** WHAT TO WORK ON **
Report how many lines of the listing contain the string "grey", with no other words.

** SOURCE MATERIAL **
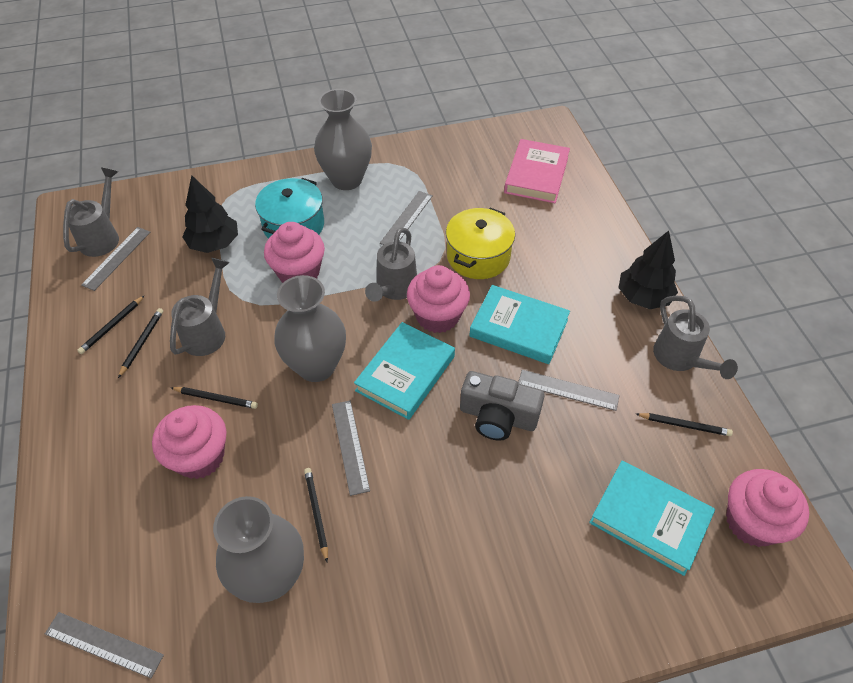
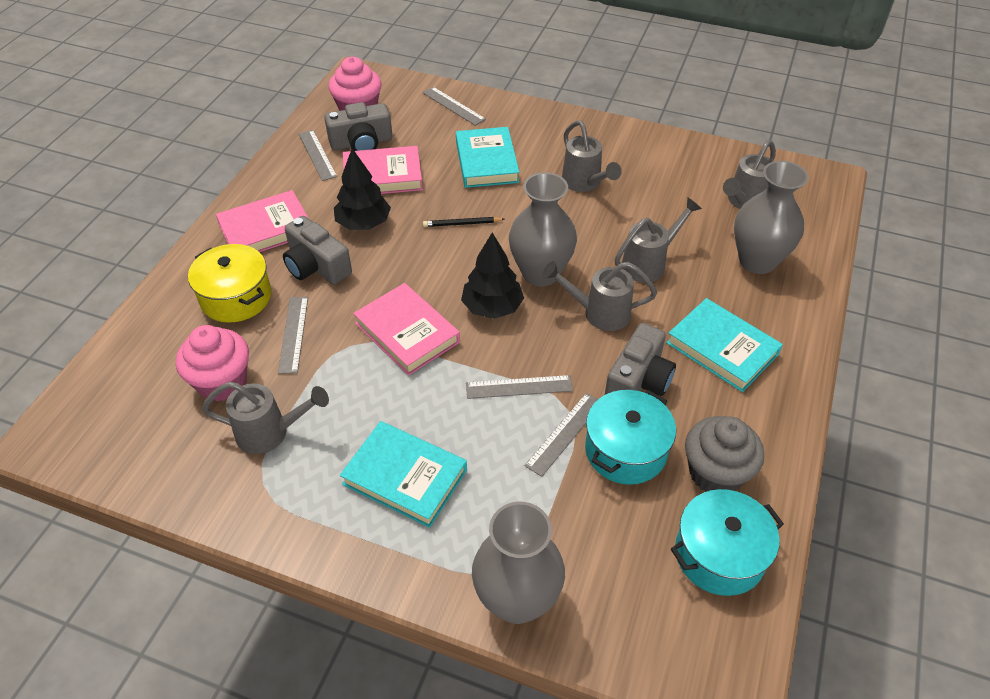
black pencil: 5 -> 1
grey camera: 1 -> 3
grey cupcake: 0 -> 1
grey watering can: 4 -> 5
pink book: 1 -> 3
pink cupcake: 4 -> 2
turquoise pot: 1 -> 2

** RESPONSE TO THE TASK **
3